--- Exercise data Enclosed Below ---

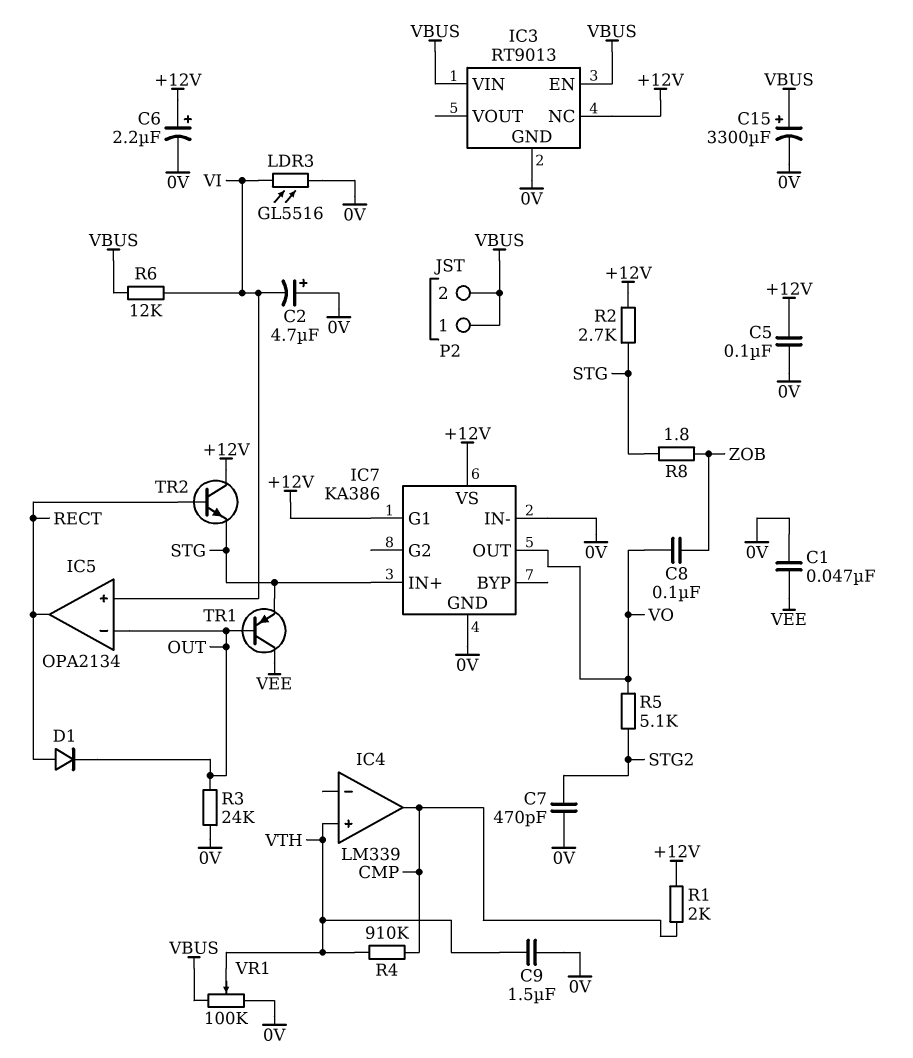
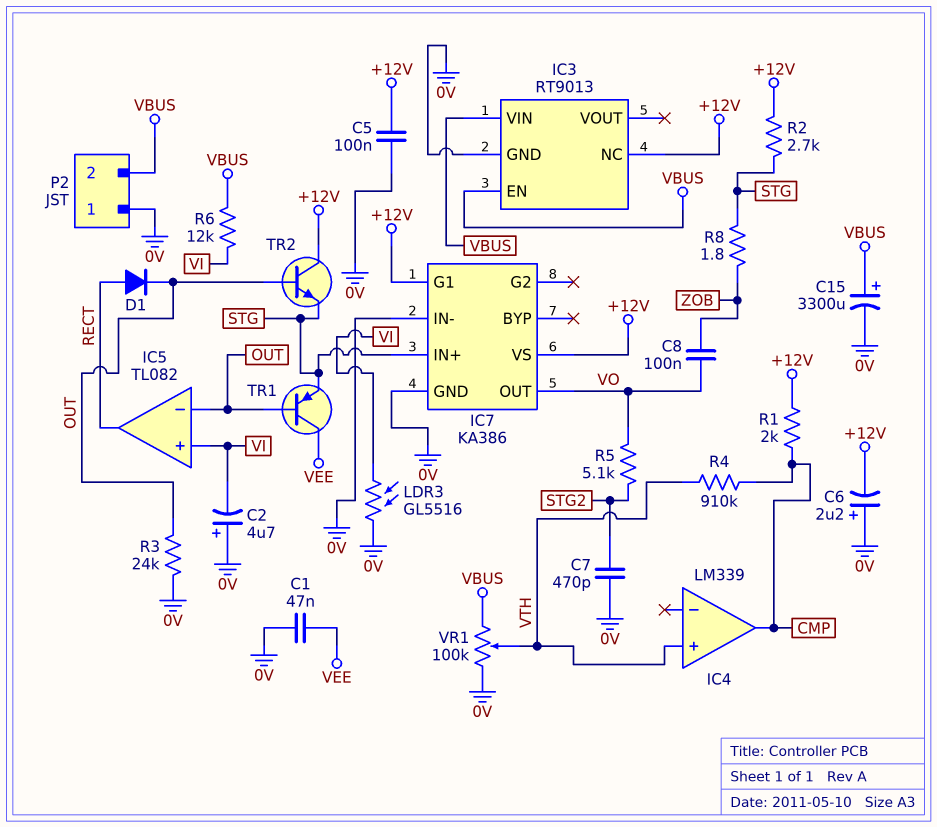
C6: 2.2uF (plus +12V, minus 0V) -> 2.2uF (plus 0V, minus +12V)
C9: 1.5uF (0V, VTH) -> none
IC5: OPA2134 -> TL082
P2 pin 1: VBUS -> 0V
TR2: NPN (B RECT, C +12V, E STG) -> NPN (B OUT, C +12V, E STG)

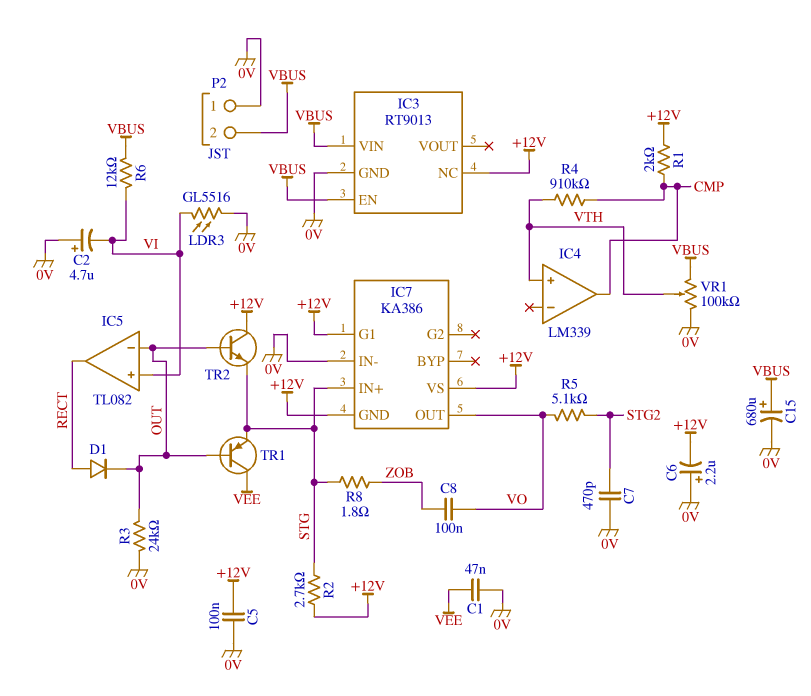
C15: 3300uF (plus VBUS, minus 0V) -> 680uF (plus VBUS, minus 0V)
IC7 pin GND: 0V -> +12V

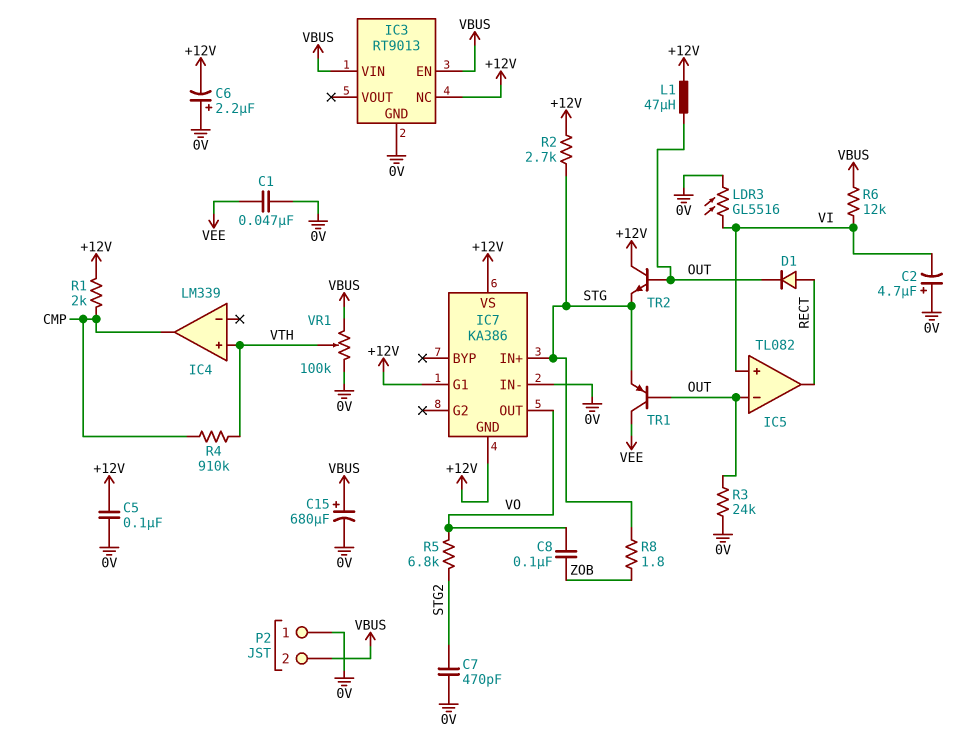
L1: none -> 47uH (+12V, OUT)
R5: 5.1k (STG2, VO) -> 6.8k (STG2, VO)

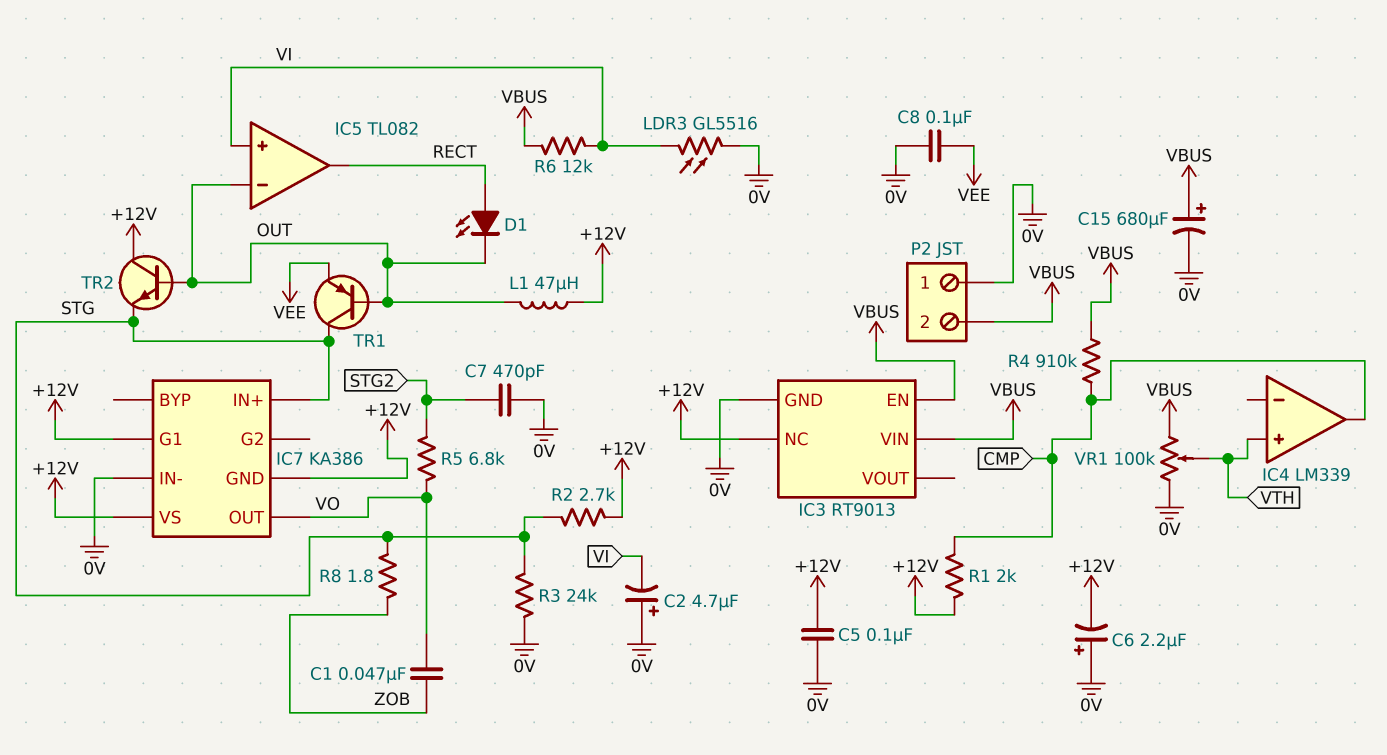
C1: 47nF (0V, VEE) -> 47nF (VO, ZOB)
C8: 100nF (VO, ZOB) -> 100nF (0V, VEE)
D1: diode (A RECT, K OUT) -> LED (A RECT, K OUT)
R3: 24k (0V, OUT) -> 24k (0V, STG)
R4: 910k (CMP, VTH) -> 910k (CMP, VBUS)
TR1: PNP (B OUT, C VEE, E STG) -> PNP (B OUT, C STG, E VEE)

--- End of Enclosed Exercise data ---
--- Exercise data Enclosed Below ---

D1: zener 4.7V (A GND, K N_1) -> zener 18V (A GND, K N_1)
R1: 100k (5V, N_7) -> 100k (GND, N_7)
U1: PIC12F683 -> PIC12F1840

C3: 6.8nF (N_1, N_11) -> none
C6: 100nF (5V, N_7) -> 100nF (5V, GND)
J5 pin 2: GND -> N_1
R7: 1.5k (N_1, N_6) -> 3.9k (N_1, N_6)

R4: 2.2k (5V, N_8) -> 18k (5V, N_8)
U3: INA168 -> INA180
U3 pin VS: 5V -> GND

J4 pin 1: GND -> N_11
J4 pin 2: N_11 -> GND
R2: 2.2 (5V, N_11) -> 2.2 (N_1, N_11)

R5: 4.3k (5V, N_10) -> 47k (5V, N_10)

--- End of Enclosed Exercise data ---

→ **Task statement**:
From the line containing "TR2: NPN (B" through the line containing "TR1: PNP (B", copy every line above exactly, without pictures.

→ **Response to this task**:
TR2: NPN (B RECT, C +12V, E STG) -> NPN (B OUT, C +12V, E STG)

C15: 3300uF (plus VBUS, minus 0V) -> 680uF (plus VBUS, minus 0V)
IC7 pin GND: 0V -> +12V

L1: none -> 47uH (+12V, OUT)
R5: 5.1k (STG2, VO) -> 6.8k (STG2, VO)

C1: 47nF (0V, VEE) -> 47nF (VO, ZOB)
C8: 100nF (VO, ZOB) -> 100nF (0V, VEE)
D1: diode (A RECT, K OUT) -> LED (A RECT, K OUT)
R3: 24k (0V, OUT) -> 24k (0V, STG)
R4: 910k (CMP, VTH) -> 910k (CMP, VBUS)
TR1: PNP (B OUT, C VEE, E STG) -> PNP (B OUT, C STG, E VEE)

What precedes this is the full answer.